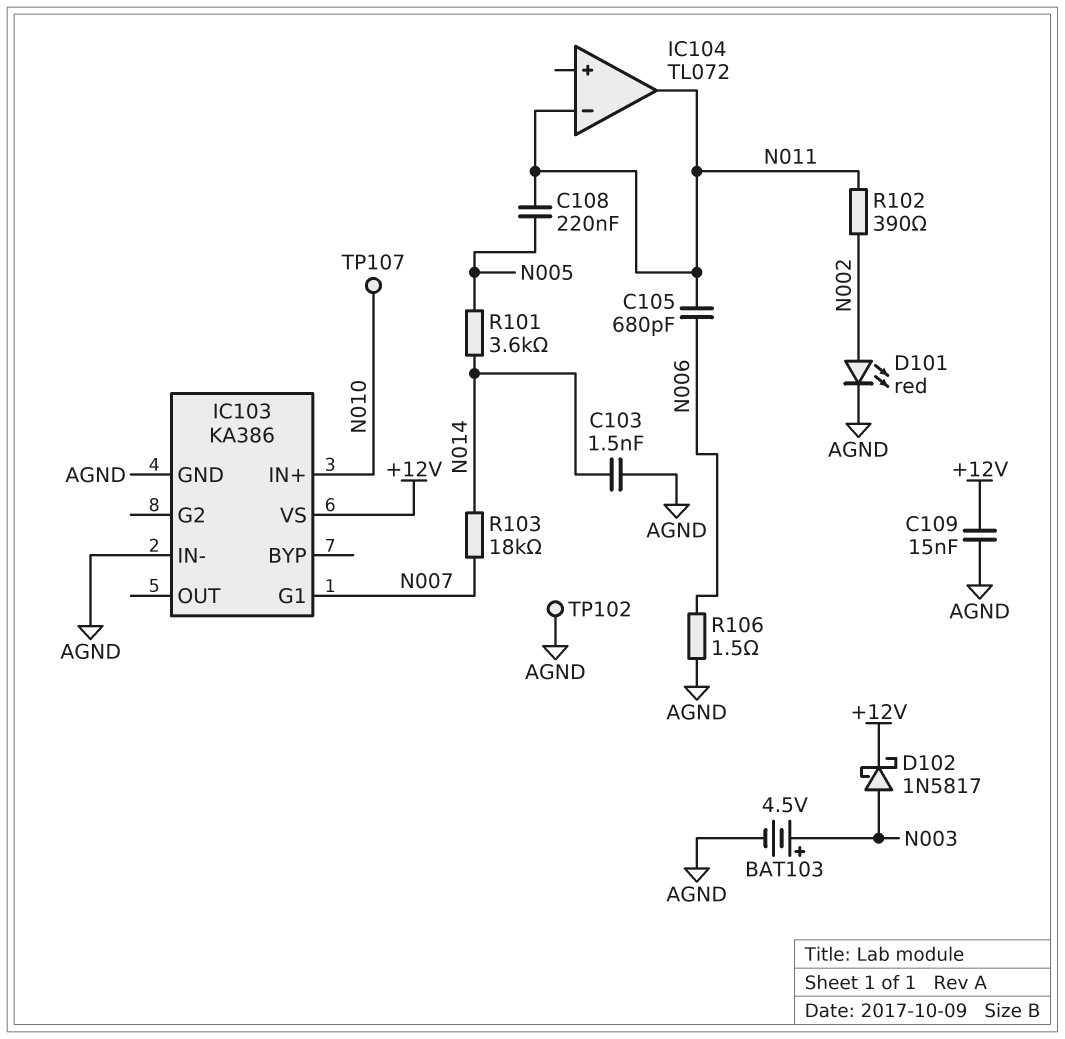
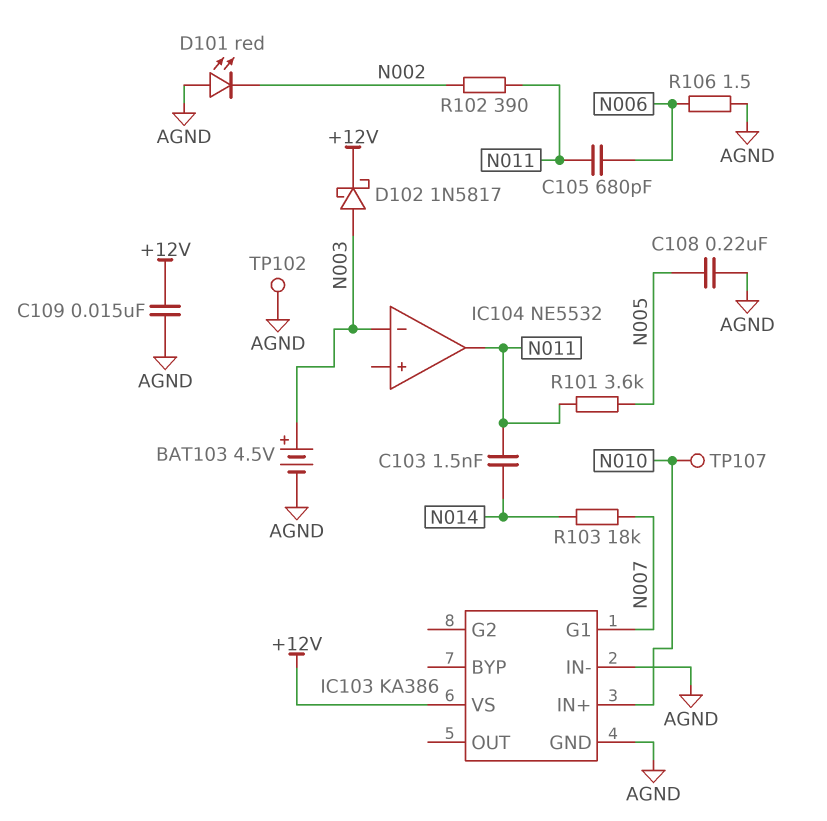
C103: 1.5nF (AGND, N014) -> 1.5nF (N011, N014)
C108: 220nF (N005, N011) -> 220nF (AGND, N005)
D101: LED red (A N002, K AGND) -> LED red (A AGND, K N002)
IC104: TL072 -> NE5532
IC104 pin in-: N011 -> N003
R101: 3.6k (N005, N014) -> 3.6k (N005, N011)

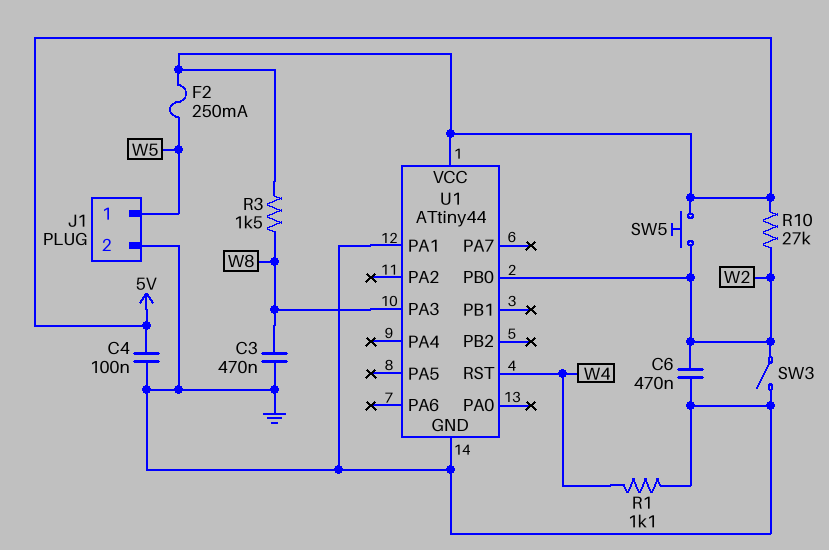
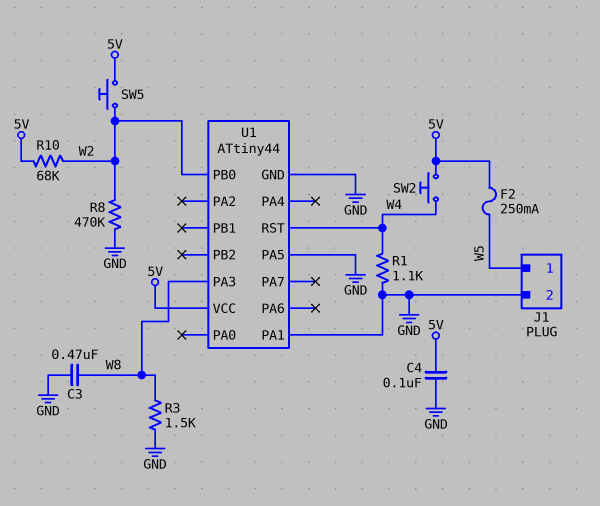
C6: 470nF (GND, W2) -> none
R3: 1.5k (5V, W8) -> 1.5k (GND, W8)
R8: none -> 470k (GND, W2)
R10: 27k (5V, W2) -> 68k (5V, W2)
SW2: none -> button (5V, W4)
SW3: switch (GND, W2) -> none
U1 pin PA5: none -> GND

- _EXERCISE DETAILS_: When you repeat the records, reproduce each line exactly and drop the images.

- _FINISHED TASK_:
C103: 1.5nF (AGND, N014) -> 1.5nF (N011, N014)
C108: 220nF (N005, N011) -> 220nF (AGND, N005)
D101: LED red (A N002, K AGND) -> LED red (A AGND, K N002)
IC104: TL072 -> NE5532
IC104 pin in-: N011 -> N003
R101: 3.6k (N005, N014) -> 3.6k (N005, N011)

C6: 470nF (GND, W2) -> none
R3: 1.5k (5V, W8) -> 1.5k (GND, W8)
R8: none -> 470k (GND, W2)
R10: 27k (5V, W2) -> 68k (5V, W2)
SW2: none -> button (5V, W4)
SW3: switch (GND, W2) -> none
U1 pin PA5: none -> GND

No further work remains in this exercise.